[[ DATASET CONTENT open ]]

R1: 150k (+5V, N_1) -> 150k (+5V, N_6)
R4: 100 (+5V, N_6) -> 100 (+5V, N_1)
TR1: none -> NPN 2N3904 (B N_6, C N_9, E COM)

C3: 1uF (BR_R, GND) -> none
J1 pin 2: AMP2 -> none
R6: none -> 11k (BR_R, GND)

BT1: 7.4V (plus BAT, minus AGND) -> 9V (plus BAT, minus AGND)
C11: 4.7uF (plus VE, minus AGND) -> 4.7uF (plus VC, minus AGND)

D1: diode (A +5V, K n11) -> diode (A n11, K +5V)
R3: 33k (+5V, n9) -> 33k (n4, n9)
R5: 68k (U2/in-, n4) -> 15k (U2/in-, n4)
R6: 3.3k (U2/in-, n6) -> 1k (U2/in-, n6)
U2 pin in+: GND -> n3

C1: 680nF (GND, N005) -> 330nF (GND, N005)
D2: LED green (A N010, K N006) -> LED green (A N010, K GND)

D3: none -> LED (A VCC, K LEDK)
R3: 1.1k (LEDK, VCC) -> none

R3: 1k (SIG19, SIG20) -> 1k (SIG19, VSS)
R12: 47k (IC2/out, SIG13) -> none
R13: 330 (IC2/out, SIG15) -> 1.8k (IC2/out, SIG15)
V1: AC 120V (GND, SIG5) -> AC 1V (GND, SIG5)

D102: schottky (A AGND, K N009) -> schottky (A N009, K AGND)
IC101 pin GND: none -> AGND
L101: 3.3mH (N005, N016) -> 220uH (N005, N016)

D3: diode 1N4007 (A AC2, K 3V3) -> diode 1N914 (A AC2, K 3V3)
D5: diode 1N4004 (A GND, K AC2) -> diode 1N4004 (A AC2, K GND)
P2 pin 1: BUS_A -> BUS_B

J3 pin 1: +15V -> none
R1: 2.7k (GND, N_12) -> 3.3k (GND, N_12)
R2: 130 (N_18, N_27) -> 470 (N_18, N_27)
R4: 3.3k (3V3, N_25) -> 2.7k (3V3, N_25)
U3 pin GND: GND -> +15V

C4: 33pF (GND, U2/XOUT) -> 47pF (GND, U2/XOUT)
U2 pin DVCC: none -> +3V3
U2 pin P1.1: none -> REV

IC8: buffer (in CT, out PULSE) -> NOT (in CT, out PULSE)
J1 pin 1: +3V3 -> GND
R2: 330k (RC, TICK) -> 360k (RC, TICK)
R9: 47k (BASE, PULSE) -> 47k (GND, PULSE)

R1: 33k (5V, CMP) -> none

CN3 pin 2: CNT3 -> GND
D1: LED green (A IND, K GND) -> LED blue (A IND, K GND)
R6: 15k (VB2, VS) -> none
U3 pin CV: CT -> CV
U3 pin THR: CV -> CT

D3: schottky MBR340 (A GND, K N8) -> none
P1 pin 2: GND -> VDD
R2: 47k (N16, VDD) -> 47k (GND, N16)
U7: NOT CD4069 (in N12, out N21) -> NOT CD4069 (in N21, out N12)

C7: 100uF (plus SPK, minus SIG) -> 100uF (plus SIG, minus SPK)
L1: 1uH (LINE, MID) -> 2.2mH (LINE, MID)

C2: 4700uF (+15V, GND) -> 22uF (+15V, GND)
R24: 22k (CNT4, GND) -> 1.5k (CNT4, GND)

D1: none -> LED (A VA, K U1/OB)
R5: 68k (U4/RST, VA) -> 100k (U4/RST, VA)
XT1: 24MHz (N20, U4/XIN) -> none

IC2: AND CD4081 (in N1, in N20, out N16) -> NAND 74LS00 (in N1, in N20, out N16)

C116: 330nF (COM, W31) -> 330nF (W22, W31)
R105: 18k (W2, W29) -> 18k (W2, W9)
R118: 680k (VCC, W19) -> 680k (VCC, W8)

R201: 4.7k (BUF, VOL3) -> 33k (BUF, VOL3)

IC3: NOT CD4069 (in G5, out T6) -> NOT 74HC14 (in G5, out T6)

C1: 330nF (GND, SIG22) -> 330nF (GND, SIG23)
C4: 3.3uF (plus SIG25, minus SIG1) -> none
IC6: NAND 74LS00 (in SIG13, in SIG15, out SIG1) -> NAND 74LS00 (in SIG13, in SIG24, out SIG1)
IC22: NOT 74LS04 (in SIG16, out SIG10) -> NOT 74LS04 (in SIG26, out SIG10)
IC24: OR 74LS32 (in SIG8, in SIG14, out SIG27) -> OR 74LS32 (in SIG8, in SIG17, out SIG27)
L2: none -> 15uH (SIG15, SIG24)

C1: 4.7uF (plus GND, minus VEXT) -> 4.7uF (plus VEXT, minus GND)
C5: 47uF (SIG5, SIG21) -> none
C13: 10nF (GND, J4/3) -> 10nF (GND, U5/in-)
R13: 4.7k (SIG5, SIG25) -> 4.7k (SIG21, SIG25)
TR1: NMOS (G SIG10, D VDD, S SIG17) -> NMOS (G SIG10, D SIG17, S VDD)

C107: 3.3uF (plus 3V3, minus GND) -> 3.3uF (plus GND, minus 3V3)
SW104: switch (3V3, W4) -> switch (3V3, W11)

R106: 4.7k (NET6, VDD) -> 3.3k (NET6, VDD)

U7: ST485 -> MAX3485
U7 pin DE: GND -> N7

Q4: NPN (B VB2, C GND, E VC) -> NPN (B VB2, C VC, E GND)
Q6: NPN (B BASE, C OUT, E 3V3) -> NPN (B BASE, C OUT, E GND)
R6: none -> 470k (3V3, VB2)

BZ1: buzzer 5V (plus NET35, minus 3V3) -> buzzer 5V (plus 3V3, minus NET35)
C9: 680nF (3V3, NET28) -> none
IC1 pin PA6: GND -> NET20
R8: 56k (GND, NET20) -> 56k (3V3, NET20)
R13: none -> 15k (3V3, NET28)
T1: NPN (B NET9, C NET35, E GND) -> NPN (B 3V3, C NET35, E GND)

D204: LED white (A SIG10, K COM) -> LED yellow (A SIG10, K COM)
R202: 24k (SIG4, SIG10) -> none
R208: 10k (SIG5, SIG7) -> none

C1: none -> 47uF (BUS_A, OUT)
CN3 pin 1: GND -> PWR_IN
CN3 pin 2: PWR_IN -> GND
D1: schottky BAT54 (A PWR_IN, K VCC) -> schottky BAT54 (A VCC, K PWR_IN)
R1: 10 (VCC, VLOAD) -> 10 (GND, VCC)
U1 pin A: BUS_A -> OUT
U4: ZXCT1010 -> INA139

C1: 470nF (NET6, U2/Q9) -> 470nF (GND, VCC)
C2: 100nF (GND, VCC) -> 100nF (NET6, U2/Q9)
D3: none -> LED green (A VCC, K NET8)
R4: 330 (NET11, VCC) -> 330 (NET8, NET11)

[[ DATASET CONTENT closed ]]

[REQUIRED WORK] Each line of the records should be repeated exactly as it stands.

[SOLVED EXERCISE]
R1: 150k (+5V, N_1) -> 150k (+5V, N_6)
R4: 100 (+5V, N_6) -> 100 (+5V, N_1)
TR1: none -> NPN 2N3904 (B N_6, C N_9, E COM)

C3: 1uF (BR_R, GND) -> none
J1 pin 2: AMP2 -> none
R6: none -> 11k (BR_R, GND)

BT1: 7.4V (plus BAT, minus AGND) -> 9V (plus BAT, minus AGND)
C11: 4.7uF (plus VE, minus AGND) -> 4.7uF (plus VC, minus AGND)

D1: diode (A +5V, K n11) -> diode (A n11, K +5V)
R3: 33k (+5V, n9) -> 33k (n4, n9)
R5: 68k (U2/in-, n4) -> 15k (U2/in-, n4)
R6: 3.3k (U2/in-, n6) -> 1k (U2/in-, n6)
U2 pin in+: GND -> n3

C1: 680nF (GND, N005) -> 330nF (GND, N005)
D2: LED green (A N010, K N006) -> LED green (A N010, K GND)

D3: none -> LED (A VCC, K LEDK)
R3: 1.1k (LEDK, VCC) -> none

R3: 1k (SIG19, SIG20) -> 1k (SIG19, VSS)
R12: 47k (IC2/out, SIG13) -> none
R13: 330 (IC2/out, SIG15) -> 1.8k (IC2/out, SIG15)
V1: AC 120V (GND, SIG5) -> AC 1V (GND, SIG5)

D102: schottky (A AGND, K N009) -> schottky (A N009, K AGND)
IC101 pin GND: none -> AGND
L101: 3.3mH (N005, N016) -> 220uH (N005, N016)

D3: diode 1N4007 (A AC2, K 3V3) -> diode 1N914 (A AC2, K 3V3)
D5: diode 1N4004 (A GND, K AC2) -> diode 1N4004 (A AC2, K GND)
P2 pin 1: BUS_A -> BUS_B

J3 pin 1: +15V -> none
R1: 2.7k (GND, N_12) -> 3.3k (GND, N_12)
R2: 130 (N_18, N_27) -> 470 (N_18, N_27)
R4: 3.3k (3V3, N_25) -> 2.7k (3V3, N_25)
U3 pin GND: GND -> +15V

C4: 33pF (GND, U2/XOUT) -> 47pF (GND, U2/XOUT)
U2 pin DVCC: none -> +3V3
U2 pin P1.1: none -> REV

IC8: buffer (in CT, out PULSE) -> NOT (in CT, out PULSE)
J1 pin 1: +3V3 -> GND
R2: 330k (RC, TICK) -> 360k (RC, TICK)
R9: 47k (BASE, PULSE) -> 47k (GND, PULSE)

R1: 33k (5V, CMP) -> none

CN3 pin 2: CNT3 -> GND
D1: LED green (A IND, K GND) -> LED blue (A IND, K GND)
R6: 15k (VB2, VS) -> none
U3 pin CV: CT -> CV
U3 pin THR: CV -> CT

D3: schottky MBR340 (A GND, K N8) -> none
P1 pin 2: GND -> VDD
R2: 47k (N16, VDD) -> 47k (GND, N16)
U7: NOT CD4069 (in N12, out N21) -> NOT CD4069 (in N21, out N12)

C7: 100uF (plus SPK, minus SIG) -> 100uF (plus SIG, minus SPK)
L1: 1uH (LINE, MID) -> 2.2mH (LINE, MID)

C2: 4700uF (+15V, GND) -> 22uF (+15V, GND)
R24: 22k (CNT4, GND) -> 1.5k (CNT4, GND)

D1: none -> LED (A VA, K U1/OB)
R5: 68k (U4/RST, VA) -> 100k (U4/RST, VA)
XT1: 24MHz (N20, U4/XIN) -> none

IC2: AND CD4081 (in N1, in N20, out N16) -> NAND 74LS00 (in N1, in N20, out N16)

C116: 330nF (COM, W31) -> 330nF (W22, W31)
R105: 18k (W2, W29) -> 18k (W2, W9)
R118: 680k (VCC, W19) -> 680k (VCC, W8)

R201: 4.7k (BUF, VOL3) -> 33k (BUF, VOL3)

IC3: NOT CD4069 (in G5, out T6) -> NOT 74HC14 (in G5, out T6)

C1: 330nF (GND, SIG22) -> 330nF (GND, SIG23)
C4: 3.3uF (plus SIG25, minus SIG1) -> none
IC6: NAND 74LS00 (in SIG13, in SIG15, out SIG1) -> NAND 74LS00 (in SIG13, in SIG24, out SIG1)
IC22: NOT 74LS04 (in SIG16, out SIG10) -> NOT 74LS04 (in SIG26, out SIG10)
IC24: OR 74LS32 (in SIG8, in SIG14, out SIG27) -> OR 74LS32 (in SIG8, in SIG17, out SIG27)
L2: none -> 15uH (SIG15, SIG24)

C1: 4.7uF (plus GND, minus VEXT) -> 4.7uF (plus VEXT, minus GND)
C5: 47uF (SIG5, SIG21) -> none
C13: 10nF (GND, J4/3) -> 10nF (GND, U5/in-)
R13: 4.7k (SIG5, SIG25) -> 4.7k (SIG21, SIG25)
TR1: NMOS (G SIG10, D VDD, S SIG17) -> NMOS (G SIG10, D SIG17, S VDD)

C107: 3.3uF (plus 3V3, minus GND) -> 3.3uF (plus GND, minus 3V3)
SW104: switch (3V3, W4) -> switch (3V3, W11)

R106: 4.7k (NET6, VDD) -> 3.3k (NET6, VDD)

U7: ST485 -> MAX3485
U7 pin DE: GND -> N7

Q4: NPN (B VB2, C GND, E VC) -> NPN (B VB2, C VC, E GND)
Q6: NPN (B BASE, C OUT, E 3V3) -> NPN (B BASE, C OUT, E GND)
R6: none -> 470k (3V3, VB2)

BZ1: buzzer 5V (plus NET35, minus 3V3) -> buzzer 5V (plus 3V3, minus NET35)
C9: 680nF (3V3, NET28) -> none
IC1 pin PA6: GND -> NET20
R8: 56k (GND, NET20) -> 56k (3V3, NET20)
R13: none -> 15k (3V3, NET28)
T1: NPN (B NET9, C NET35, E GND) -> NPN (B 3V3, C NET35, E GND)

D204: LED white (A SIG10, K COM) -> LED yellow (A SIG10, K COM)
R202: 24k (SIG4, SIG10) -> none
R208: 10k (SIG5, SIG7) -> none

C1: none -> 47uF (BUS_A, OUT)
CN3 pin 1: GND -> PWR_IN
CN3 pin 2: PWR_IN -> GND
D1: schottky BAT54 (A PWR_IN, K VCC) -> schottky BAT54 (A VCC, K PWR_IN)
R1: 10 (VCC, VLOAD) -> 10 (GND, VCC)
U1 pin A: BUS_A -> OUT
U4: ZXCT1010 -> INA139

C1: 470nF (NET6, U2/Q9) -> 470nF (GND, VCC)
C2: 100nF (GND, VCC) -> 100nF (NET6, U2/Q9)
D3: none -> LED green (A VCC, K NET8)
R4: 330 (NET11, VCC) -> 330 (NET8, NET11)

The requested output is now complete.